>>>>
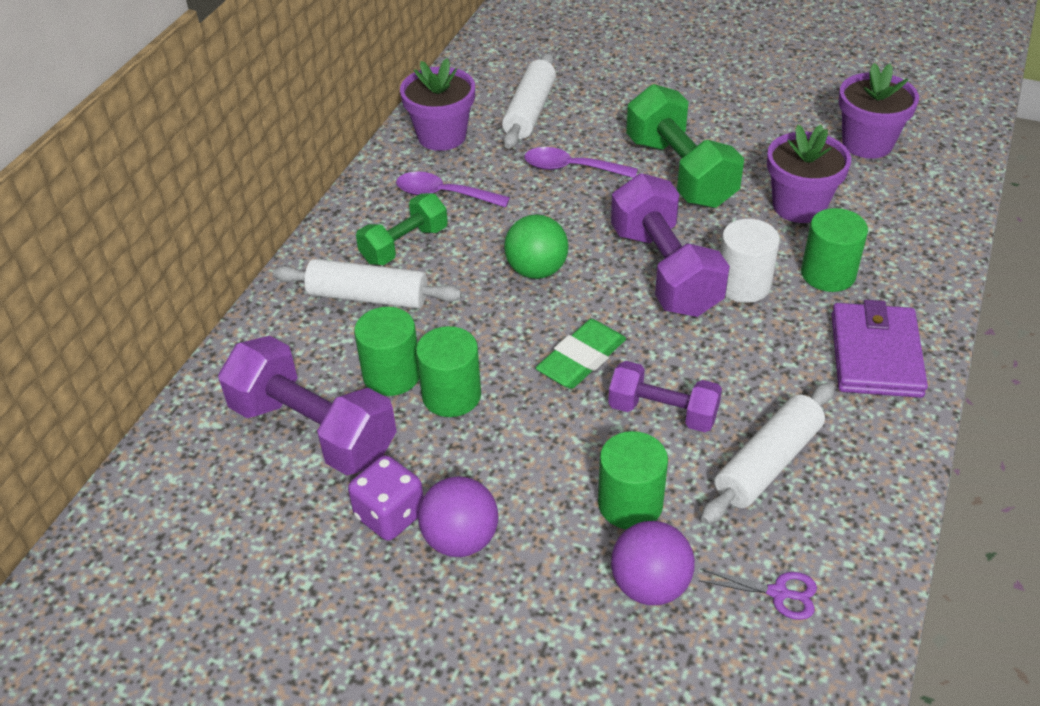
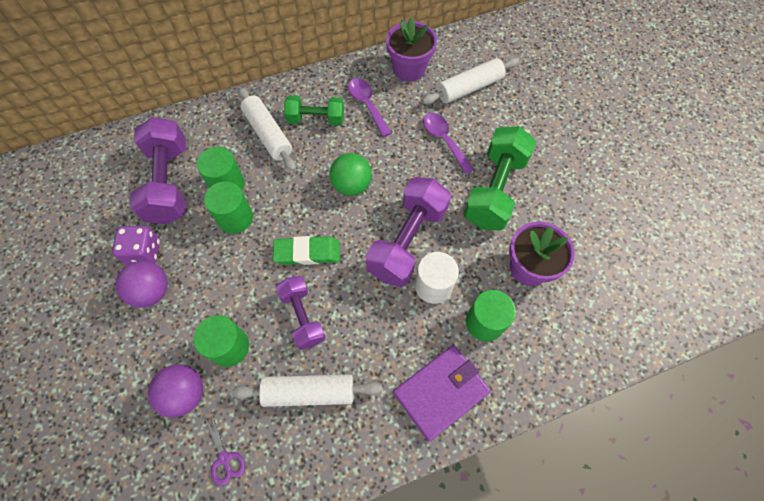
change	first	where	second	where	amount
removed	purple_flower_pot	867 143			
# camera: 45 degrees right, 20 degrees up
<<<<
What you will do:
With the pictures removed, return the data above word for word.

Output for this exercise:
change	first	where	second	where	amount
removed	purple_flower_pot	867 143			
# camera: 45 degrees right, 20 degrees up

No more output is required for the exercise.